What is being asked:
Begin at the line below that has "camera: 110 degrees left, 5 degrees down" and stop after the line that has "(412, 562) = (657, 223): yellow". Please restate only those lines, word for word.

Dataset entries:
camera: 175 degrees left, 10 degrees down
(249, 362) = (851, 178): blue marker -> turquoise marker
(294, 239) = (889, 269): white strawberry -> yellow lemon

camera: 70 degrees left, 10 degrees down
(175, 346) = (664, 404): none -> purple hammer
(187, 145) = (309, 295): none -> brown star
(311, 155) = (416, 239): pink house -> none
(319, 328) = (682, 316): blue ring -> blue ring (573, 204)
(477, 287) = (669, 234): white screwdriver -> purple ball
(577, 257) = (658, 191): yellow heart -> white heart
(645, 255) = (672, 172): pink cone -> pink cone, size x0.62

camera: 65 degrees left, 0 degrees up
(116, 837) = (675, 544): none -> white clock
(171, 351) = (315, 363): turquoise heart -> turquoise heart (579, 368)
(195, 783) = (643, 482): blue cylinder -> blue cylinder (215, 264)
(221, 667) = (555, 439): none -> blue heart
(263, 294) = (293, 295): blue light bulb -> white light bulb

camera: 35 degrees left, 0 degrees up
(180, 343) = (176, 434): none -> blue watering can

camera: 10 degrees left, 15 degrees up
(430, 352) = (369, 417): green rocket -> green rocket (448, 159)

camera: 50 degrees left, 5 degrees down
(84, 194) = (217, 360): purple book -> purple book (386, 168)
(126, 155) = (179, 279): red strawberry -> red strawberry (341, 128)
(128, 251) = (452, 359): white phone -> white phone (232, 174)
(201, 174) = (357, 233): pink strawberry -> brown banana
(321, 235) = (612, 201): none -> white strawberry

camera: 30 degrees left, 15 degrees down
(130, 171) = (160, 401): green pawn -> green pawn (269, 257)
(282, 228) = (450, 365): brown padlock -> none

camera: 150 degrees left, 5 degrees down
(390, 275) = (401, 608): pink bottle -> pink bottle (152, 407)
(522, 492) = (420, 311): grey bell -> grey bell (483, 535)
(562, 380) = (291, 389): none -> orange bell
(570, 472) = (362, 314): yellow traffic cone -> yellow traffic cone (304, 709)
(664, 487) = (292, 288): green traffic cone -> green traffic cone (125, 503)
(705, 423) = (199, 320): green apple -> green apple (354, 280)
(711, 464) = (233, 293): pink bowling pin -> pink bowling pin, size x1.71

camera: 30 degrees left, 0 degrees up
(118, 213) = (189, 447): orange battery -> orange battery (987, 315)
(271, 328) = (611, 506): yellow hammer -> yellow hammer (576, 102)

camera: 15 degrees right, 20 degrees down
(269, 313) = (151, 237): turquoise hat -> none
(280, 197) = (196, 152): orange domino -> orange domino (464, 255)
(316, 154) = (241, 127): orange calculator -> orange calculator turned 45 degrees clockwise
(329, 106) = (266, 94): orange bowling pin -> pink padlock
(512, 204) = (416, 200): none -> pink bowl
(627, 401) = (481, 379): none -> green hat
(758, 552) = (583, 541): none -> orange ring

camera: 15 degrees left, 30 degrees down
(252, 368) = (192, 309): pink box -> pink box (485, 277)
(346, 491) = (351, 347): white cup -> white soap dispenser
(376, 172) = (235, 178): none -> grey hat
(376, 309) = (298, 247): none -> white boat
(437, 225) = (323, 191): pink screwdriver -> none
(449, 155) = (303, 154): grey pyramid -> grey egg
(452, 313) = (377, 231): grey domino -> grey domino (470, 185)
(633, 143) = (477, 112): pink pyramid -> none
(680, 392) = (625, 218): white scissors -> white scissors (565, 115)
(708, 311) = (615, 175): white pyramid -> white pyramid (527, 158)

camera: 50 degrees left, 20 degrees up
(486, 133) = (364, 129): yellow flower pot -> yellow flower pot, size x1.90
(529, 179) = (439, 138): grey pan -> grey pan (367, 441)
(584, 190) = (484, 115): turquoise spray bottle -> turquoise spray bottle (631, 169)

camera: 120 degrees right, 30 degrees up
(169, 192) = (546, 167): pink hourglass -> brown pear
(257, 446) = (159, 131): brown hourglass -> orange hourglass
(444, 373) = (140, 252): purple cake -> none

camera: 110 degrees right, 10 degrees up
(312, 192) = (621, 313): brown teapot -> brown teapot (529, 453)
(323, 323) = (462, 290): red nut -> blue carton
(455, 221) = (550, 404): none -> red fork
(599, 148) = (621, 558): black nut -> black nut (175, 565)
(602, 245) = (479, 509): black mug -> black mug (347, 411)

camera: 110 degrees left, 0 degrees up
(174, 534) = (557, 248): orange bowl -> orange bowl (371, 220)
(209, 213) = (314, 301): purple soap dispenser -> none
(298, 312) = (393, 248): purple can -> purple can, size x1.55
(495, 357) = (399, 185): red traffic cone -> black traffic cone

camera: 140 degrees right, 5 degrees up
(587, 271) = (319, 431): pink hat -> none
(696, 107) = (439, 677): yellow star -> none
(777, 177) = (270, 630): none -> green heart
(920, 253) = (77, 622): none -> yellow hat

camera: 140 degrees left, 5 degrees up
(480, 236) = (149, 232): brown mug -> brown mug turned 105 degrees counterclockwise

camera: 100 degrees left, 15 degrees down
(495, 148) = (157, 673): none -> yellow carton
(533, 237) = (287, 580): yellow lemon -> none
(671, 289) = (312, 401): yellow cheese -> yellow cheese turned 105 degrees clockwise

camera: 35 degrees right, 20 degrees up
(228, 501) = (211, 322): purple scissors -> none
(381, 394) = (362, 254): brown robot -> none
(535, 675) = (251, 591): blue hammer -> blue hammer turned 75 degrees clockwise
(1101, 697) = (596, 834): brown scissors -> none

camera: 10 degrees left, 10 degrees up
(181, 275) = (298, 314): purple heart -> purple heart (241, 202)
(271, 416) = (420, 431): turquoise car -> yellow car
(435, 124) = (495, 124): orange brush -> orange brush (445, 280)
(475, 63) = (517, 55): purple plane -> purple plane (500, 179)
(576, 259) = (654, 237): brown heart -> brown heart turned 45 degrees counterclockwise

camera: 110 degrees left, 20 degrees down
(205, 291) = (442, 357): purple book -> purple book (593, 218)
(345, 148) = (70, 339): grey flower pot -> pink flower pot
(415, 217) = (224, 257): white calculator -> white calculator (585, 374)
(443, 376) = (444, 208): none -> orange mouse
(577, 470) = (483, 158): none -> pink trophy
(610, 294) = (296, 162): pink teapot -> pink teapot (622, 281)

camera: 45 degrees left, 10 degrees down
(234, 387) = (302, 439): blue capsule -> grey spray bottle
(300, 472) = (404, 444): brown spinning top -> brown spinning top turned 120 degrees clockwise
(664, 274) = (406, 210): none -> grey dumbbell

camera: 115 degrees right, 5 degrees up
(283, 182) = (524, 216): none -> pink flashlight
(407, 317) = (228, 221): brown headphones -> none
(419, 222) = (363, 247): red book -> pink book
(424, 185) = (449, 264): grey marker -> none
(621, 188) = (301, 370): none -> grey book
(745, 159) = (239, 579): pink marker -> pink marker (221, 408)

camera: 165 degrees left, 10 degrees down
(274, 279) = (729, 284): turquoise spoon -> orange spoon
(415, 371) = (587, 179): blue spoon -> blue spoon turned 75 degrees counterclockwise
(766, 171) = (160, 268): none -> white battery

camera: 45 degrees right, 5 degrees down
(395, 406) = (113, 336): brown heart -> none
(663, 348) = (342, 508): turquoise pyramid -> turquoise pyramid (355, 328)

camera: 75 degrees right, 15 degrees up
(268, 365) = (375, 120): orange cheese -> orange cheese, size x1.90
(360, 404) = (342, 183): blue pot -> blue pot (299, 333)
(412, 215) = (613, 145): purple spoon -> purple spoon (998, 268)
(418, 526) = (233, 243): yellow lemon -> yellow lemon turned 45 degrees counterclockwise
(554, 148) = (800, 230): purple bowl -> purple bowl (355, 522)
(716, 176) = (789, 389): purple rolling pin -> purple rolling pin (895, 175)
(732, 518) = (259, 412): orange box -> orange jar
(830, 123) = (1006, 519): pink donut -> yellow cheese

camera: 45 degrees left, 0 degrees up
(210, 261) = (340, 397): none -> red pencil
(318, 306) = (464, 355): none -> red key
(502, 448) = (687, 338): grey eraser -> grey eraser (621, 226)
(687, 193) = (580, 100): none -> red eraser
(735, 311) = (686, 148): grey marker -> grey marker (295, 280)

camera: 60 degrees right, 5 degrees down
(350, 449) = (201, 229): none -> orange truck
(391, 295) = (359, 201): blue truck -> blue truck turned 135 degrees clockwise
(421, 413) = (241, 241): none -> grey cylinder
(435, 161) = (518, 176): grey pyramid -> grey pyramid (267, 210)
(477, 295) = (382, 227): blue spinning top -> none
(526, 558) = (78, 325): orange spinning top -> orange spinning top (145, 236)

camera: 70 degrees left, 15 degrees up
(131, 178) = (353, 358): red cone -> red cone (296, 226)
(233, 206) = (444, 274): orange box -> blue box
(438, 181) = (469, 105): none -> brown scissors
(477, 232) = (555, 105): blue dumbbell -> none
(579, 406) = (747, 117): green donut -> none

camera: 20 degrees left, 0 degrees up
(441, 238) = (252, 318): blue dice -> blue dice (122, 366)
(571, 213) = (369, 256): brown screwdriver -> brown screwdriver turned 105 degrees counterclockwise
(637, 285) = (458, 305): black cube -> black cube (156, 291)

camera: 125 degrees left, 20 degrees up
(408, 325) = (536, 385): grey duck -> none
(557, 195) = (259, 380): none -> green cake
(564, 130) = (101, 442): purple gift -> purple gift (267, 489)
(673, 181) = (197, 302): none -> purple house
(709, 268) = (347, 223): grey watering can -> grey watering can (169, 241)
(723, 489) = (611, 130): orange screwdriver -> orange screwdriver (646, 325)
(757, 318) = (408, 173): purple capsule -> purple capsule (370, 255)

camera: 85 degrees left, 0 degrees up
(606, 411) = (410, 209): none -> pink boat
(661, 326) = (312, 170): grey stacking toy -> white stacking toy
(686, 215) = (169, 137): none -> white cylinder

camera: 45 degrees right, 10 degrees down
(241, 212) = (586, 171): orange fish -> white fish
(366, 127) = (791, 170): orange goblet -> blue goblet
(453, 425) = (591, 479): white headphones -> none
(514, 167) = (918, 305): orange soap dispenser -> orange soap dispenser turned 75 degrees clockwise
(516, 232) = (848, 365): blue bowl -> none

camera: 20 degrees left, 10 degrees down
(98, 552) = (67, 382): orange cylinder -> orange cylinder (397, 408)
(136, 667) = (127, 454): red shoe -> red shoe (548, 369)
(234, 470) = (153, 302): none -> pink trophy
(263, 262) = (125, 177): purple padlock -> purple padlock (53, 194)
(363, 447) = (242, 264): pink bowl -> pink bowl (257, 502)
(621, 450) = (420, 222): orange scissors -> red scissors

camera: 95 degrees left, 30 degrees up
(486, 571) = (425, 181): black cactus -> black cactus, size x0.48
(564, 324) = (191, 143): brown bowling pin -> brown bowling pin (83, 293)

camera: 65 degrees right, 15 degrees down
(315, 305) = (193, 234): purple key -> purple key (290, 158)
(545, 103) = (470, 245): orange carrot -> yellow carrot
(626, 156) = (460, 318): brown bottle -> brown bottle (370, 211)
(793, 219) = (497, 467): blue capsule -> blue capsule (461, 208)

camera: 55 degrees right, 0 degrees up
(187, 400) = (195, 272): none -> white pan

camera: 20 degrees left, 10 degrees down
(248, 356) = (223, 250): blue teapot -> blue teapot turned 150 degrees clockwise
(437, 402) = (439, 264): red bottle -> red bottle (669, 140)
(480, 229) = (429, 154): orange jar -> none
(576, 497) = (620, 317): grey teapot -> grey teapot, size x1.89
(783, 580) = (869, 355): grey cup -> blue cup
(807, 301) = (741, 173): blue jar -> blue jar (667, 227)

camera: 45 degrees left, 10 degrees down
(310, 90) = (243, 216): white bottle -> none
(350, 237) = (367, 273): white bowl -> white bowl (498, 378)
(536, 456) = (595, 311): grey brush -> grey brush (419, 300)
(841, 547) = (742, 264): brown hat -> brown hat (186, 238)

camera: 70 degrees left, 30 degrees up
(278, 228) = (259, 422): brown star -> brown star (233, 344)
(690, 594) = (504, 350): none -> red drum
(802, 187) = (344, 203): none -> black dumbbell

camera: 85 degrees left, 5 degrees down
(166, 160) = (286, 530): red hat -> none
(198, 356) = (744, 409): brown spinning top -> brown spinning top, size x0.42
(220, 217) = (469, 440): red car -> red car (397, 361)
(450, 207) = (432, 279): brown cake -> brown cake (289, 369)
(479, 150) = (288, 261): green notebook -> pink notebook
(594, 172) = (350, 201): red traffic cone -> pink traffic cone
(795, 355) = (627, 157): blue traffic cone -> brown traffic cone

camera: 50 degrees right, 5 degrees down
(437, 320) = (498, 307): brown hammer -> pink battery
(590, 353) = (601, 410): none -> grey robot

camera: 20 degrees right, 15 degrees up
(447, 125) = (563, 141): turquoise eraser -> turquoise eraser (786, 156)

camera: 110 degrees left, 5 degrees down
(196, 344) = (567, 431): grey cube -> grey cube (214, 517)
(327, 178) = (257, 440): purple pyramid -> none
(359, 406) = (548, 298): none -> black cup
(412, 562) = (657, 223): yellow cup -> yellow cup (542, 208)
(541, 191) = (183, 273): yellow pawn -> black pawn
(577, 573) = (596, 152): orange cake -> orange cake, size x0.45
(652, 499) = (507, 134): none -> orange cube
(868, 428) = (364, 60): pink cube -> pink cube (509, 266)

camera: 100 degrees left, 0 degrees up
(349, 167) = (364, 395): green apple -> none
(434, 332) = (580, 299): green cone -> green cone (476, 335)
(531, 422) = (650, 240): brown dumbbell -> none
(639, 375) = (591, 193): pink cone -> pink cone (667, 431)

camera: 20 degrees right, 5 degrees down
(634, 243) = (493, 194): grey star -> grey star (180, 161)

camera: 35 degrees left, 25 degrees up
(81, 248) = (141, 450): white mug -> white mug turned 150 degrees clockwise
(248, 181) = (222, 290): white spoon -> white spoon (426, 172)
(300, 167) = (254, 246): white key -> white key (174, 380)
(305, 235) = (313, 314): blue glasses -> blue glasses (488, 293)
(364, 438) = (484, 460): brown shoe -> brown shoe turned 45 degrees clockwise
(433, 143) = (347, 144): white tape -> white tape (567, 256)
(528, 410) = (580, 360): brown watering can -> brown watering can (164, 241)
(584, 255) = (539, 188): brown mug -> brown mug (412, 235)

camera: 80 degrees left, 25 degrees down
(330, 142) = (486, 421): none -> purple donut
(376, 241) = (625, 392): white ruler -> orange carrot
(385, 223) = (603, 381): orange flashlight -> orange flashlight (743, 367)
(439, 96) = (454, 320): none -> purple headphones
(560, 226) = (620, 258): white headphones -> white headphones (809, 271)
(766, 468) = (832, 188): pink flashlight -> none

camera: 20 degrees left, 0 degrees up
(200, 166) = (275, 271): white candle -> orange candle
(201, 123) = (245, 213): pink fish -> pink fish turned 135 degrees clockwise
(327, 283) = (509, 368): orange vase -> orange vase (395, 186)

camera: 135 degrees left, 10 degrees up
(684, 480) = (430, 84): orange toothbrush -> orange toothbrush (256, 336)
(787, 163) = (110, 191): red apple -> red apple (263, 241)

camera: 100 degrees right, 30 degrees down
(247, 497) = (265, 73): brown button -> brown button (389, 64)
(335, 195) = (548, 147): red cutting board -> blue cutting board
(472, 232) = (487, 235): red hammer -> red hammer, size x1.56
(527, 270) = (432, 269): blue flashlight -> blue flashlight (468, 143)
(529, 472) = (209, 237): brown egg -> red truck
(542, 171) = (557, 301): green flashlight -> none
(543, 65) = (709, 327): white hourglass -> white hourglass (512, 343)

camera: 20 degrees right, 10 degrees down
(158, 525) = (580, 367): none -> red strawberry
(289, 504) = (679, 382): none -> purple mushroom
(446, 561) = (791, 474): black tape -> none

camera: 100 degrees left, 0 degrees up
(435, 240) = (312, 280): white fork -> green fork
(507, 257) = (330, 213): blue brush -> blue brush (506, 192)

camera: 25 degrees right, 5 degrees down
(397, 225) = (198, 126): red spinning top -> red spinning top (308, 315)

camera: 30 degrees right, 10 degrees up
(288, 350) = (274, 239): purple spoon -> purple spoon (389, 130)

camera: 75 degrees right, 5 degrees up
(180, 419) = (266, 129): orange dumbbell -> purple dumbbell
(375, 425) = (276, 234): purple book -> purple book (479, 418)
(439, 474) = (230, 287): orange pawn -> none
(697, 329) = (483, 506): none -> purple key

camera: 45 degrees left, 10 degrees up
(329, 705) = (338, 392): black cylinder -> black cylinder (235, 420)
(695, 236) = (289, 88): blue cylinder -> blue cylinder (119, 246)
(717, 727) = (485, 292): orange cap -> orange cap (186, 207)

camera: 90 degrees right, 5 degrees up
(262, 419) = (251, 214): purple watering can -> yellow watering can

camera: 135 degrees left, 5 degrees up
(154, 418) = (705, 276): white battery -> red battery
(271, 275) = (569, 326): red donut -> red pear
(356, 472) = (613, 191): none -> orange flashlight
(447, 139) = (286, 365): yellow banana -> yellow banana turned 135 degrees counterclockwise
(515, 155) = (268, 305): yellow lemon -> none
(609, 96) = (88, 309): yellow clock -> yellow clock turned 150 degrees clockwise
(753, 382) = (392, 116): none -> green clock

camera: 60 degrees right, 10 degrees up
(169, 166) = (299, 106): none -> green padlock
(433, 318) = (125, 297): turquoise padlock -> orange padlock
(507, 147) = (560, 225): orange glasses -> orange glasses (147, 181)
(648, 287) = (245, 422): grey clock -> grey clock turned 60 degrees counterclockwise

Output below:
camera: 110 degrees left, 5 degrees down
(196, 344) = (567, 431): grey cube -> grey cube (214, 517)
(327, 178) = (257, 440): purple pyramid -> none
(359, 406) = (548, 298): none -> black cup
(412, 562) = (657, 223): yellow cup -> yellow cup (542, 208)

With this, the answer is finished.